**Exercise:** These records contain pictures, which must be left out; copy exactly the lines from the one with "green phone: 6 -> 5" up to and including the one with "purple teapot: 3 -> 5".

** Given data follows **

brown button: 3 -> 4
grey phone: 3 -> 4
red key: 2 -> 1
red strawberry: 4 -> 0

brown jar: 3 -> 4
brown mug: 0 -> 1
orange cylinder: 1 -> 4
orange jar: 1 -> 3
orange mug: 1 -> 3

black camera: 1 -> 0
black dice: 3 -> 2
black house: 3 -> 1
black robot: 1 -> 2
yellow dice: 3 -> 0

** End of Given data **
** Given data follows **

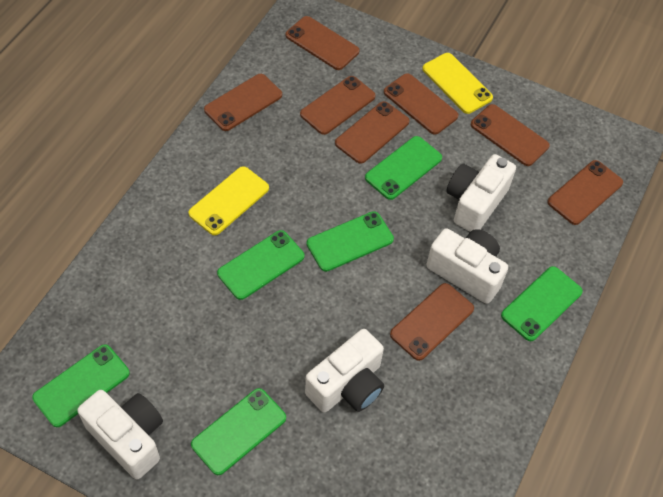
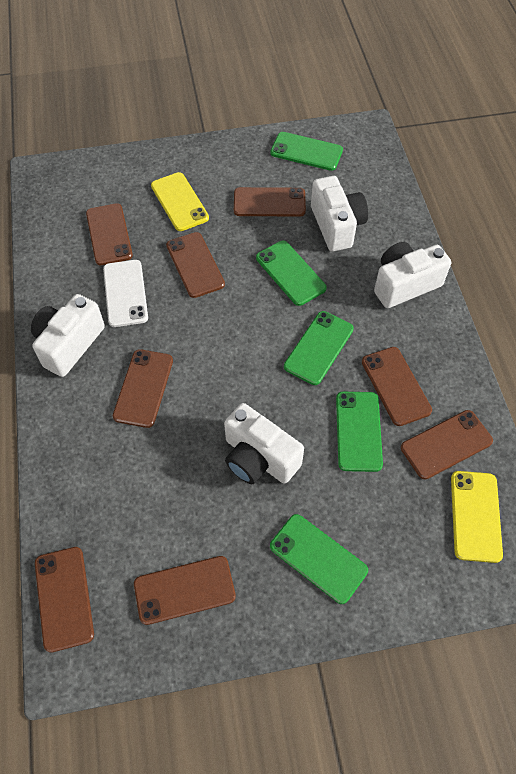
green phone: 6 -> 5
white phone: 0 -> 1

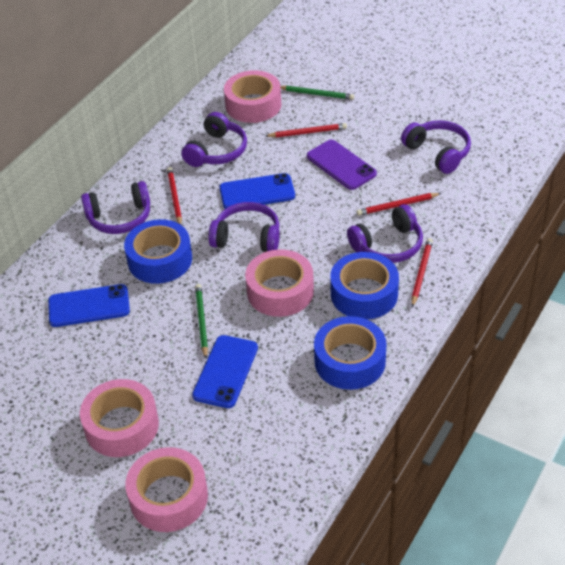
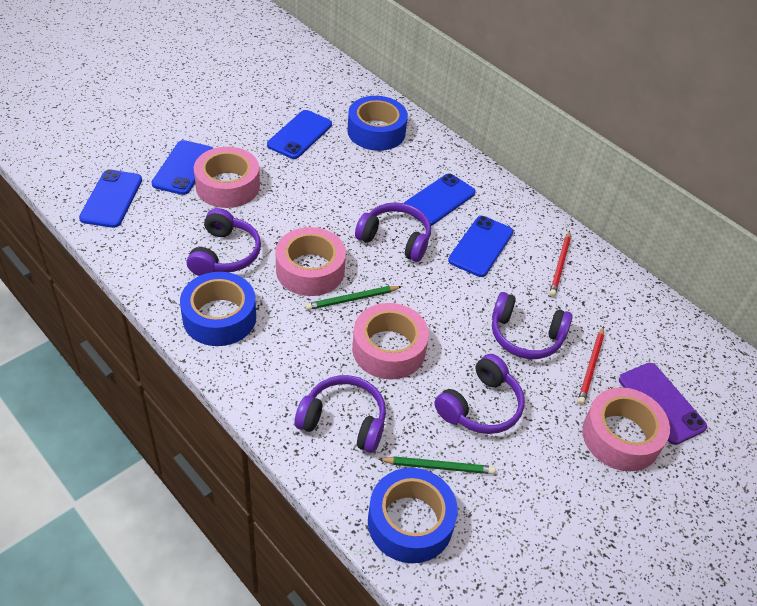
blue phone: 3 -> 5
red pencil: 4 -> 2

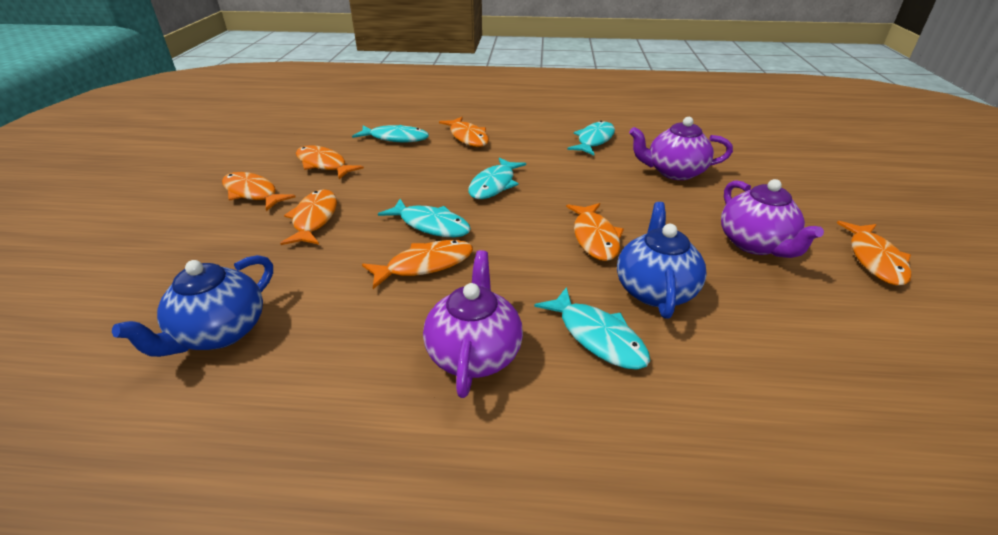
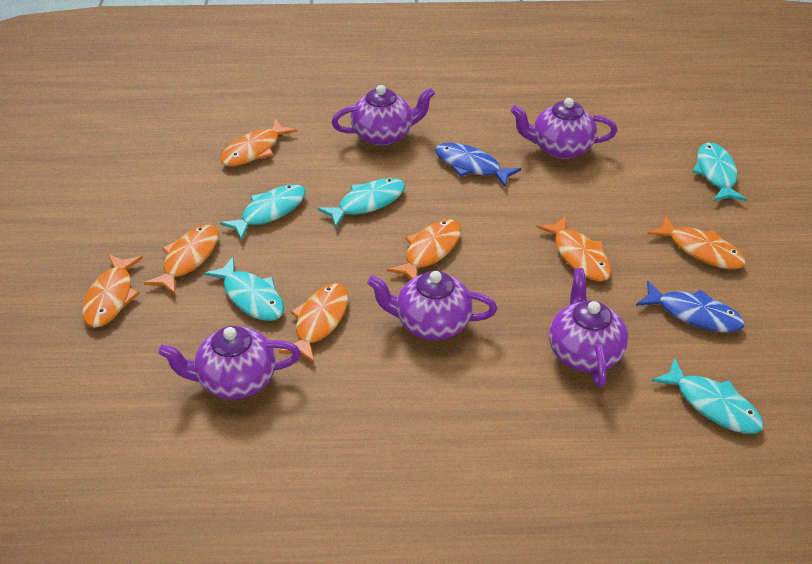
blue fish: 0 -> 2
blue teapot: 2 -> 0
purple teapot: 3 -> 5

** End of Given data **

**Solution to this problem:**
green phone: 6 -> 5
white phone: 0 -> 1

blue phone: 3 -> 5
red pencil: 4 -> 2

blue fish: 0 -> 2
blue teapot: 2 -> 0
purple teapot: 3 -> 5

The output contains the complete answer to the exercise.